--- Exercise description ---
Please, without the pictures, restate every entry exactly.

-------- Records --------

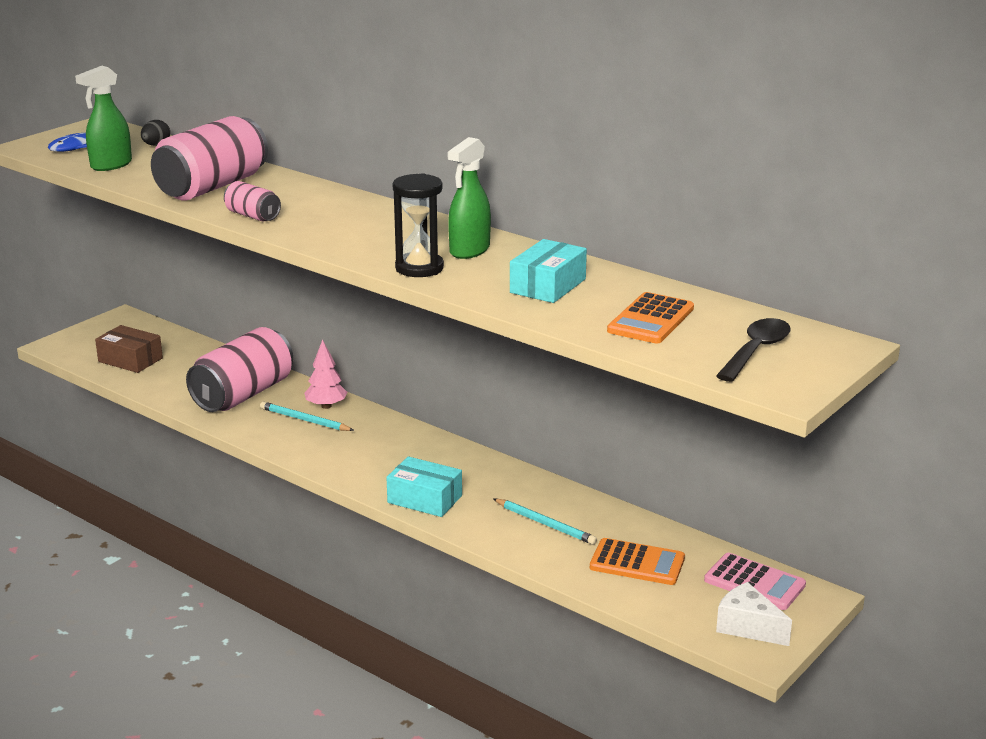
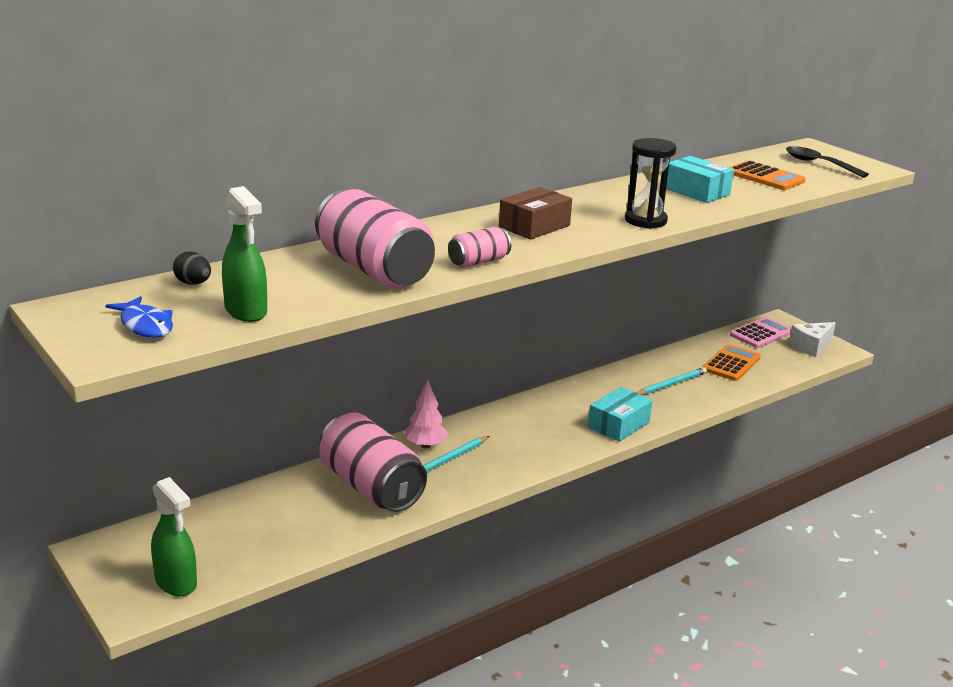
camera: 75 degrees left, 0 degrees up
(130, 360) = (228, 553): brown box -> brown box (534, 226)
(469, 251) = (613, 202): green spray bottle -> green spray bottle (176, 583)

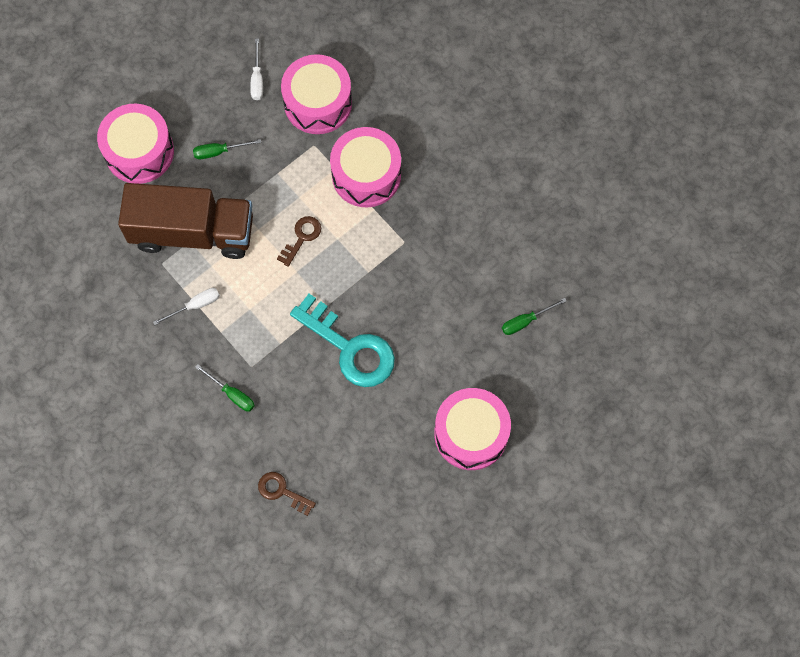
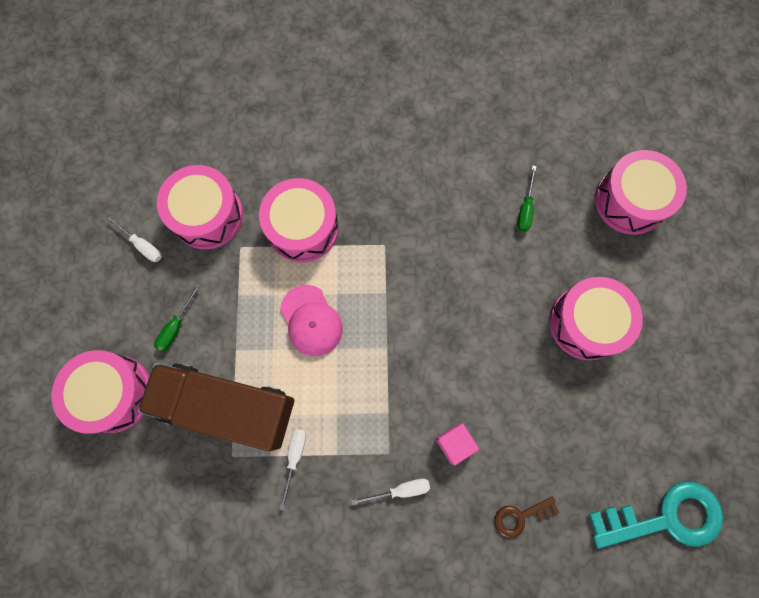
camera: 50 degrees left, 5 degrees up
(192, 232) = (227, 406): brown truck -> brown truck turned 120 degrees counterclockwise
(232, 394) = (400, 490): green screwdriver -> white screwdriver
(296, 406) = (454, 443): none -> pink cube
(301, 237) = (311, 320): brown key -> pink cap
(350, 347) = (438, 358): turquoise key -> turquoise key (665, 517)
(604, 395) = (630, 201): none -> pink drum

--------

--- The completed task ---
camera: 75 degrees left, 0 degrees up
(130, 360) = (228, 553): brown box -> brown box (534, 226)
(469, 251) = (613, 202): green spray bottle -> green spray bottle (176, 583)

camera: 50 degrees left, 5 degrees up
(192, 232) = (227, 406): brown truck -> brown truck turned 120 degrees counterclockwise
(232, 394) = (400, 490): green screwdriver -> white screwdriver
(296, 406) = (454, 443): none -> pink cube
(301, 237) = (311, 320): brown key -> pink cap
(350, 347) = (438, 358): turquoise key -> turquoise key (665, 517)
(604, 395) = (630, 201): none -> pink drum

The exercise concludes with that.